*EXERCISE BRIEF*
Extract from the listing each line in which the word "left" appears.

===== INFORMATION

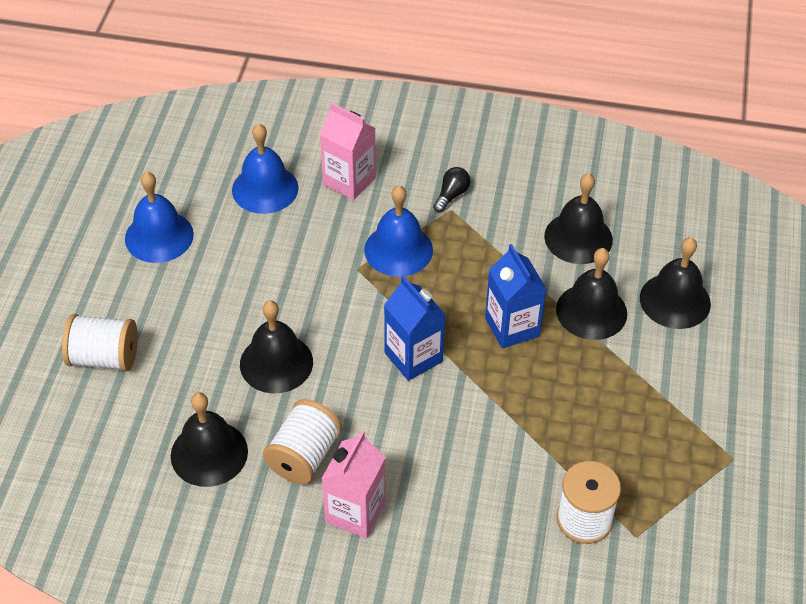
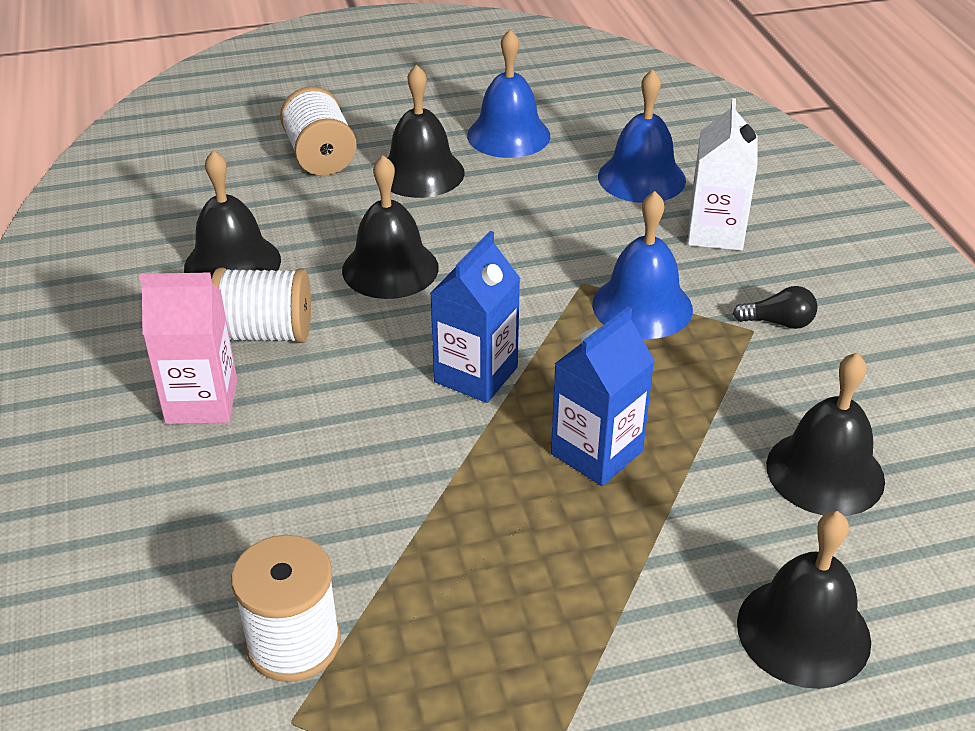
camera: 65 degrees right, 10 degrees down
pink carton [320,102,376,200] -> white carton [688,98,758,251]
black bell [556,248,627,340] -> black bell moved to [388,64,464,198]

==========
===== INFORMATION

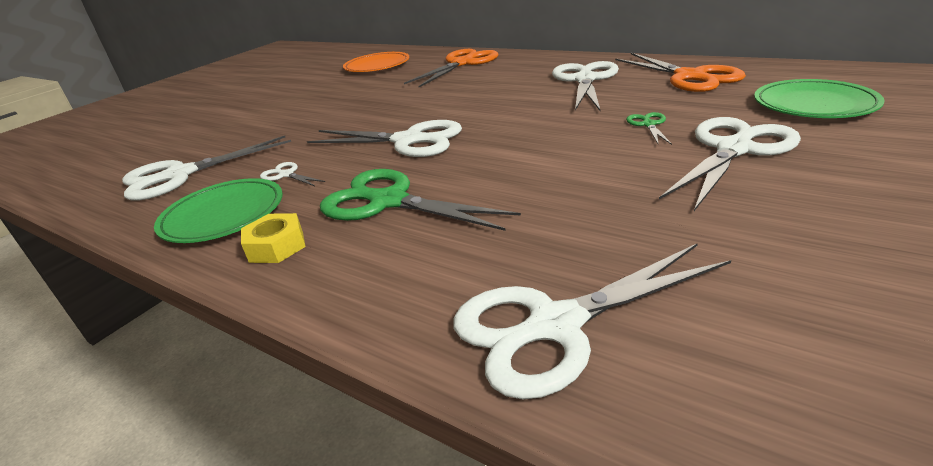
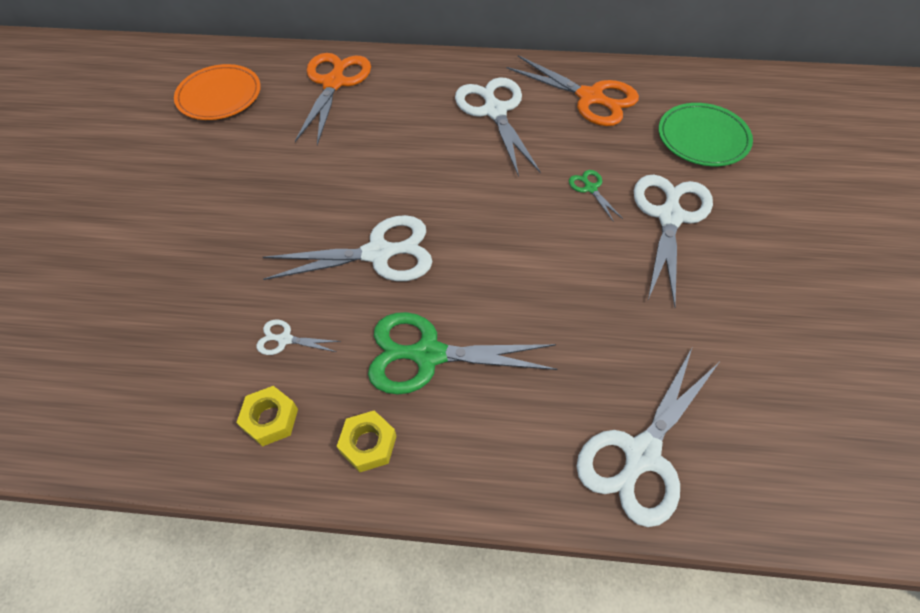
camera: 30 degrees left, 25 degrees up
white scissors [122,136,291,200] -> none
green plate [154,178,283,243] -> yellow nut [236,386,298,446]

==========
===== INFORMATION

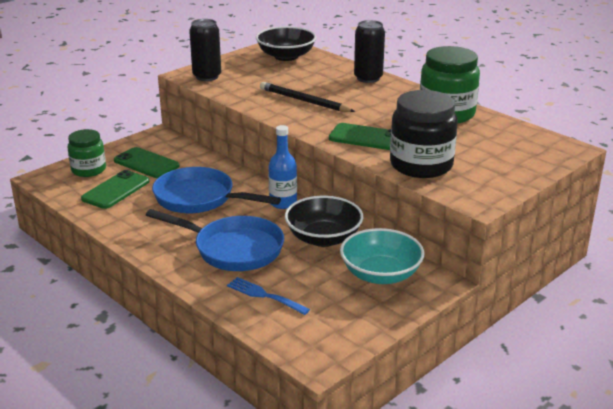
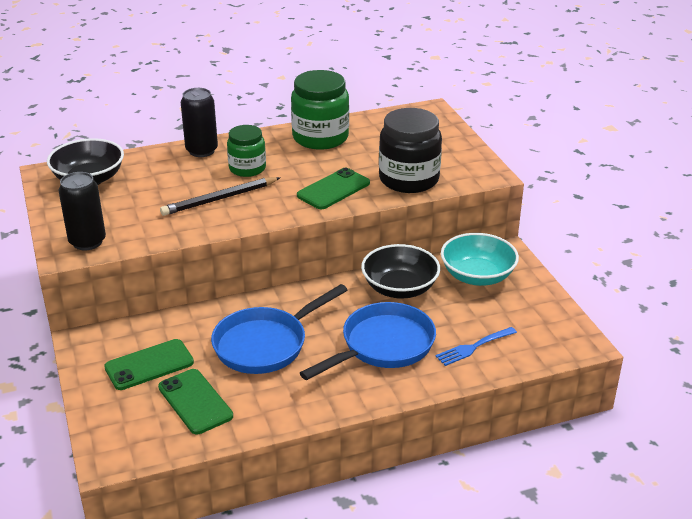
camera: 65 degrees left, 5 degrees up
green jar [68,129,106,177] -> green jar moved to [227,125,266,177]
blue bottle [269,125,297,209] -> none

==========

*EXERCISE ANSWER*
camera: 30 degrees left, 25 degrees up
camera: 65 degrees left, 5 degrees up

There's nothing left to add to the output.